● DATA LISTING:
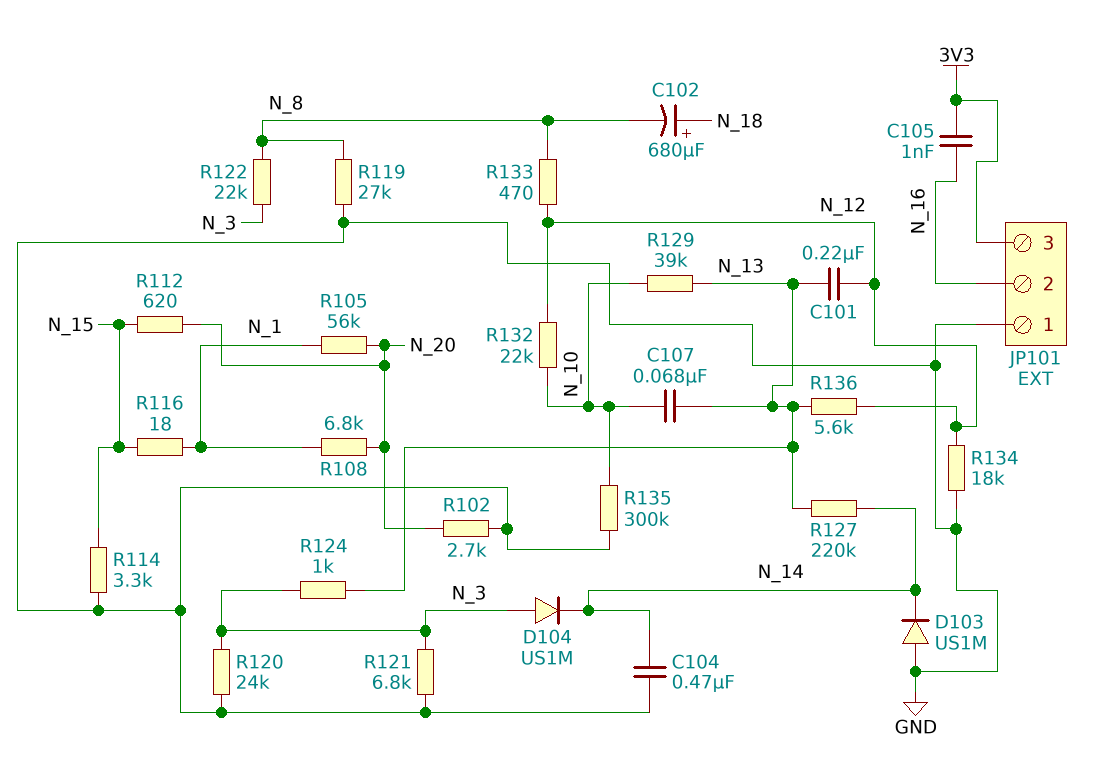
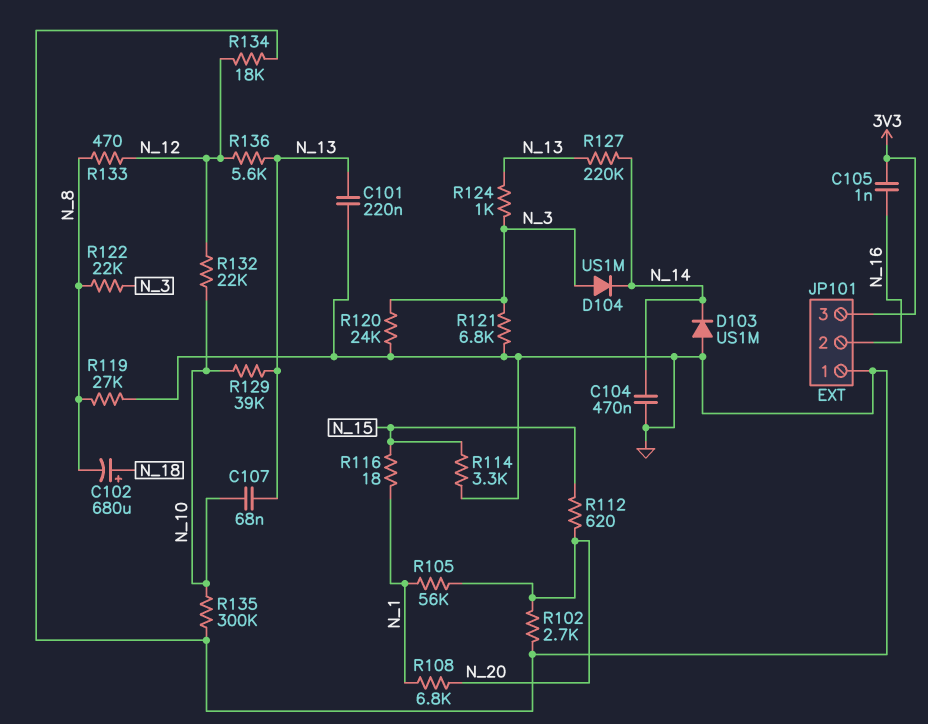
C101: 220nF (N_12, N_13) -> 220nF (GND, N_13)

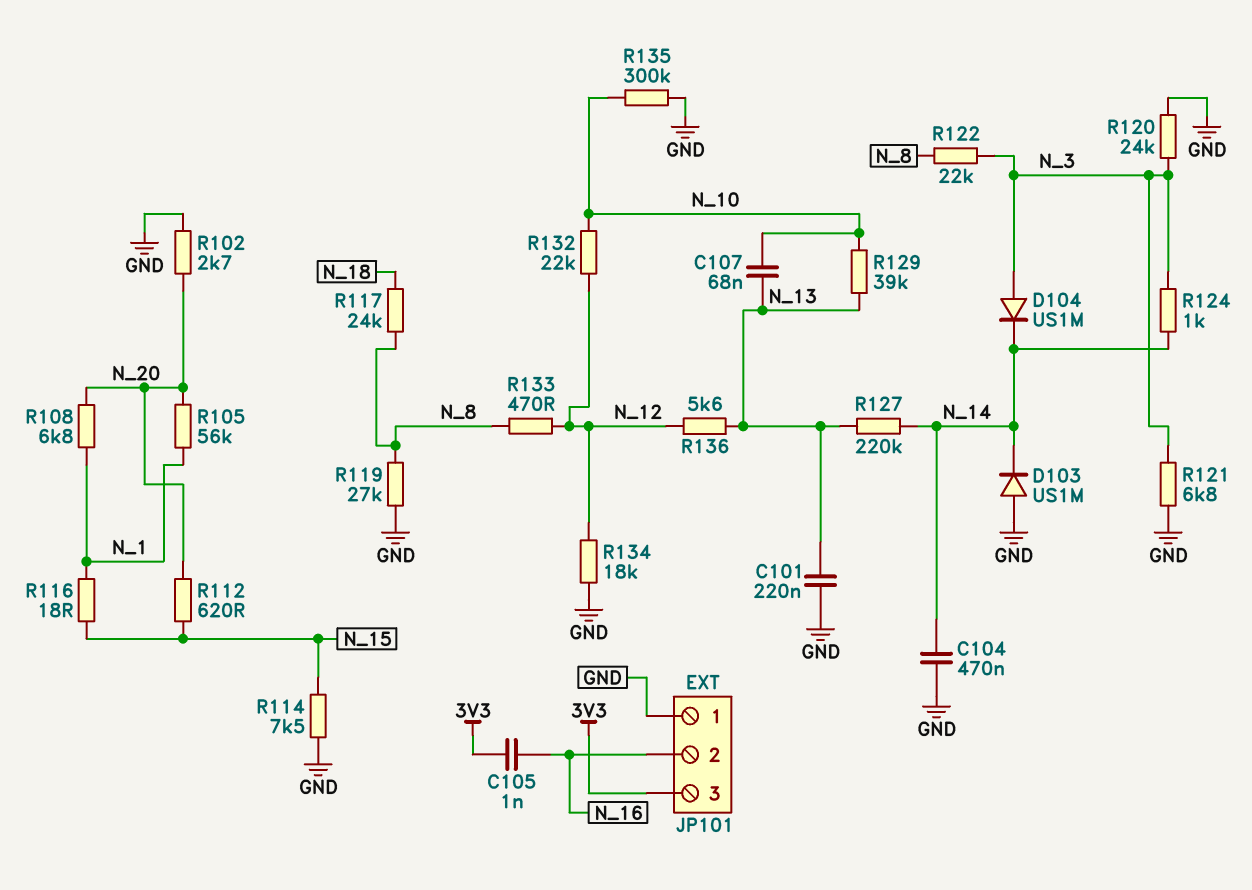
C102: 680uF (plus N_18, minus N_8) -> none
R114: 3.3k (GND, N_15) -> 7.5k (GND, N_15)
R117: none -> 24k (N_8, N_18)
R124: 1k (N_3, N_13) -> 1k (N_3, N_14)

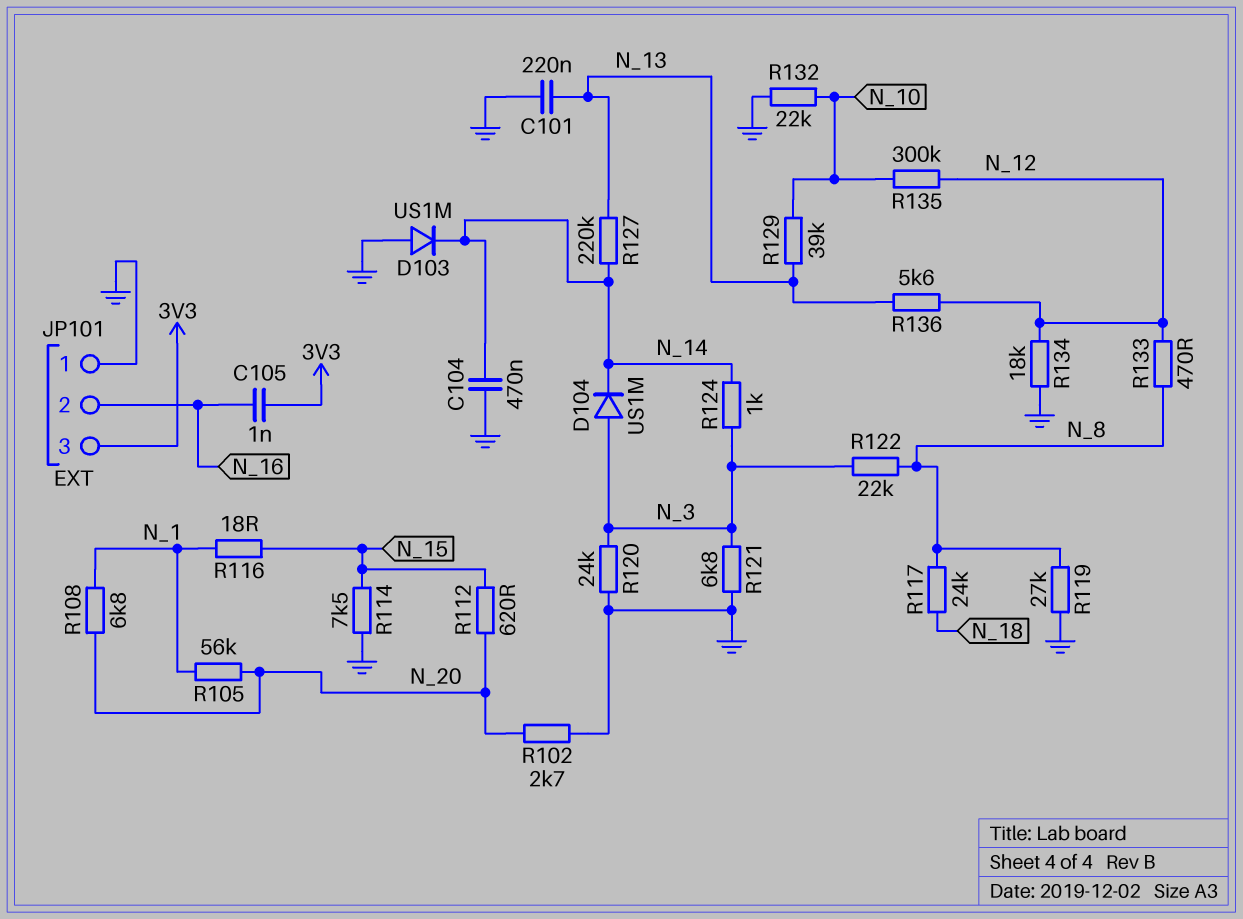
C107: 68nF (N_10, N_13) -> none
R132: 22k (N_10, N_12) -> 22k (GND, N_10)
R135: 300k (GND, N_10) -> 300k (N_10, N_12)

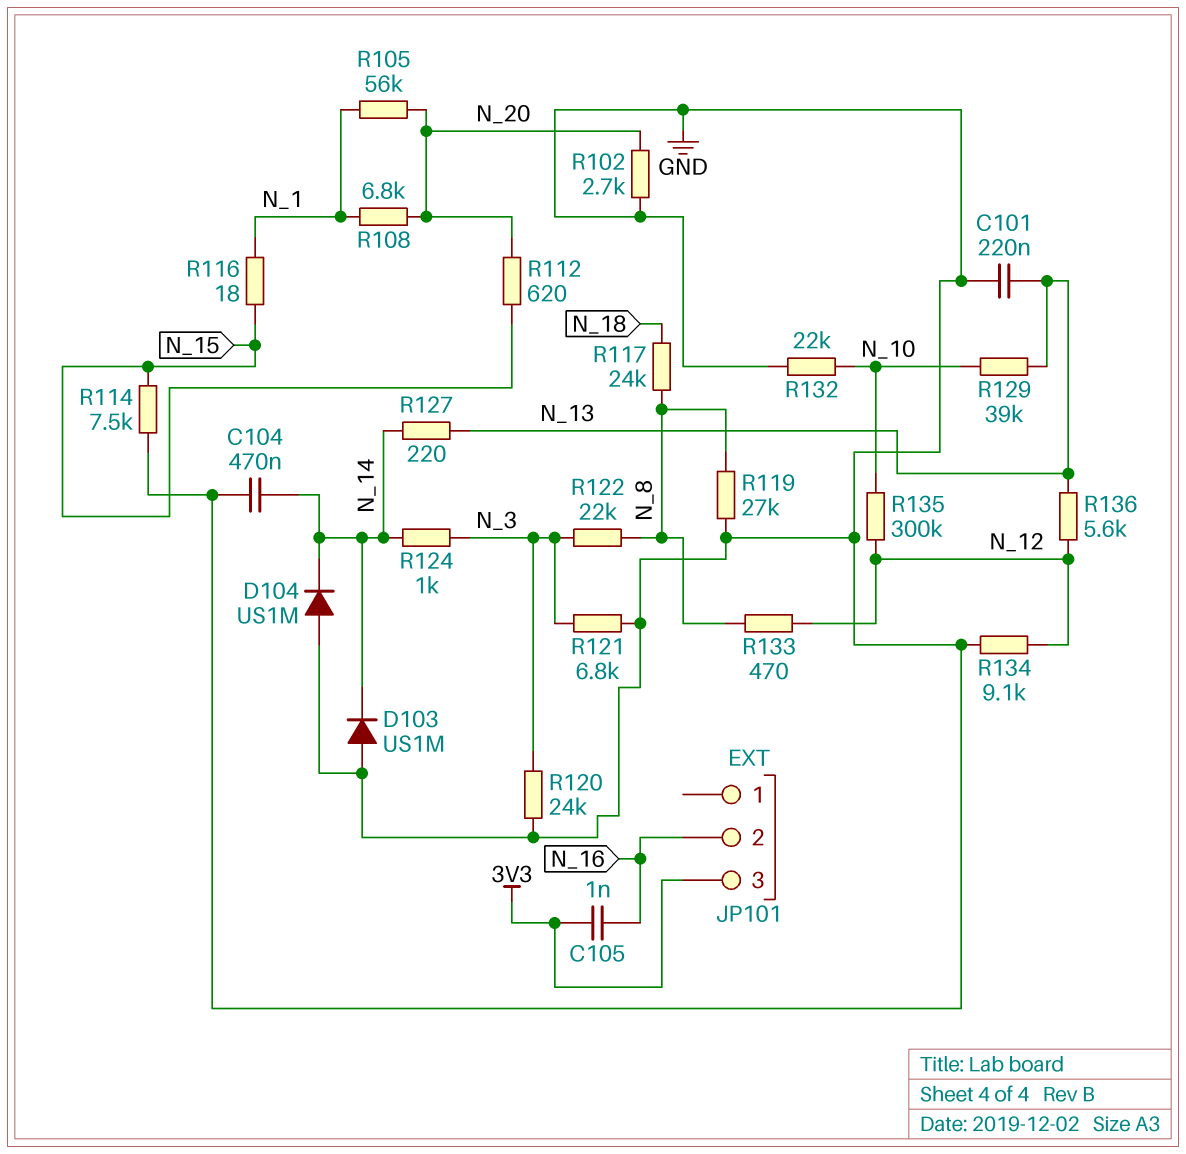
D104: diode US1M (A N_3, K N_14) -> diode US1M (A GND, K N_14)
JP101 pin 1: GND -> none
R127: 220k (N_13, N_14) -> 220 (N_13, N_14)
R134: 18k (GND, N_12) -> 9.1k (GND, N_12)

--

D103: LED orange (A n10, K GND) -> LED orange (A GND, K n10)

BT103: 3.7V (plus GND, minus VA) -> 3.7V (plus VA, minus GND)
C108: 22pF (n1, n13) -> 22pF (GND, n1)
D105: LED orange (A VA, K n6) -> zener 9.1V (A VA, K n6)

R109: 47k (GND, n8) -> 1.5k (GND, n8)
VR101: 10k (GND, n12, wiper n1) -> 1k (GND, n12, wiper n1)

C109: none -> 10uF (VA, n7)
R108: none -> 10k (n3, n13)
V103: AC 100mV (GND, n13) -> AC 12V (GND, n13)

● GOAL OF THE EXERCISE:
In the records above, find every line with the word "none" and copy it.

● RESPONSE BOX:
C102: 680uF (plus N_18, minus N_8) -> none
R117: none -> 24k (N_8, N_18)
C107: 68nF (N_10, N_13) -> none
JP101 pin 1: GND -> none
C109: none -> 10uF (VA, n7)
R108: none -> 10k (n3, n13)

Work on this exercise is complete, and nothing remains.